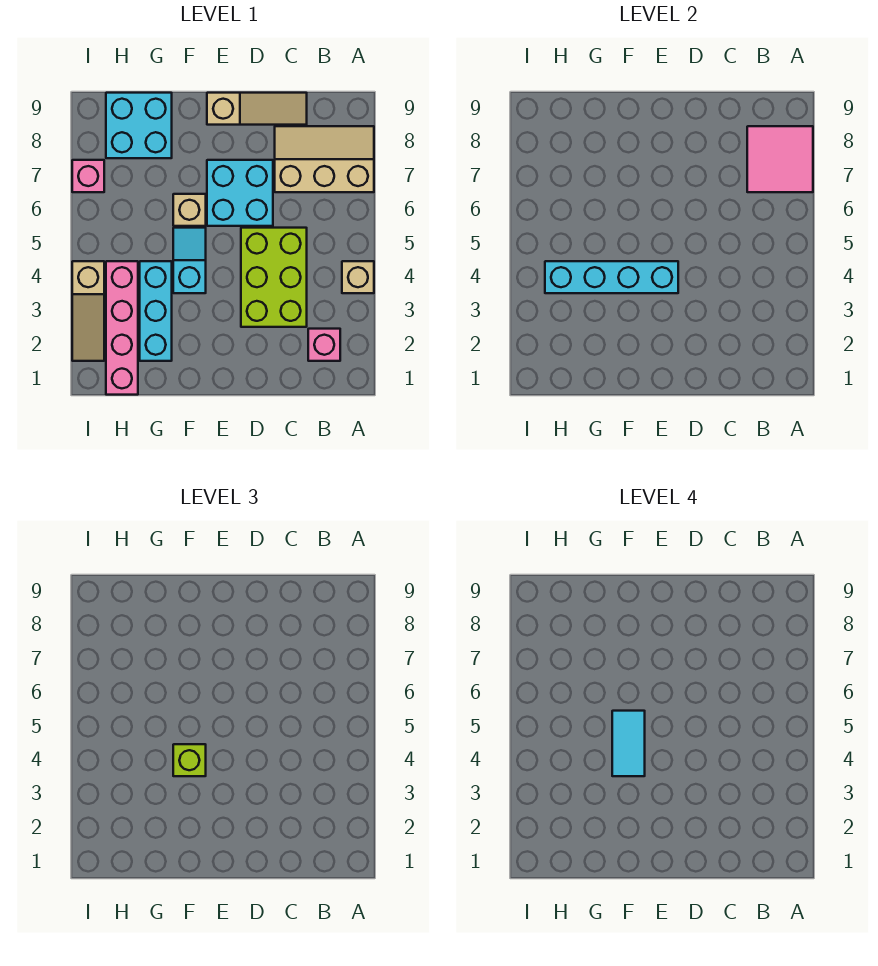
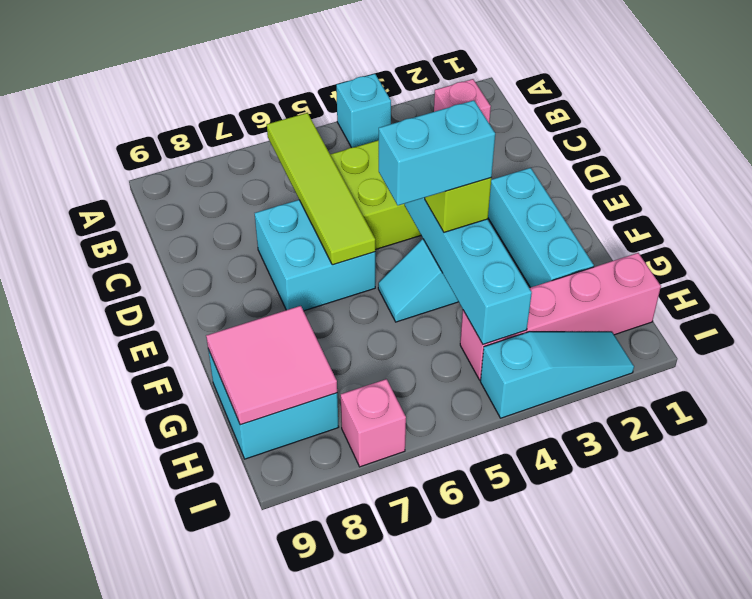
tan brick A4 level 1 -> cyan brick A4 level 1
tan slope A7:C8 level 1 top 7 -> none
pink tile A7:B8 level 2 -> pink tile G8:H9 level 2
none -> lime tile B6:E6 level 2
tan slope C9:E9 level 1 top E -> none
cyan tile F4:F5 level 4 -> cyan brick F4:F5 level 4
tan brick F6 level 1 -> none
cyan brick G2:G4 level 1 -> cyan brick E2:G2 level 1
tan slope I2:I4 level 1 top 4 -> cyan slope I2:I4 level 1 top 4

(THE PROBLEM): Only the lines from the beginning of the records up to and including the line with "cyan brick G2:G4" should appear, exactly as they are, and no pictures.

(EXERCISE ANSWER):
tan brick A4 level 1 -> cyan brick A4 level 1
tan slope A7:C8 level 1 top 7 -> none
pink tile A7:B8 level 2 -> pink tile G8:H9 level 2
none -> lime tile B6:E6 level 2
tan slope C9:E9 level 1 top E -> none
cyan tile F4:F5 level 4 -> cyan brick F4:F5 level 4
tan brick F6 level 1 -> none
cyan brick G2:G4 level 1 -> cyan brick E2:G2 level 1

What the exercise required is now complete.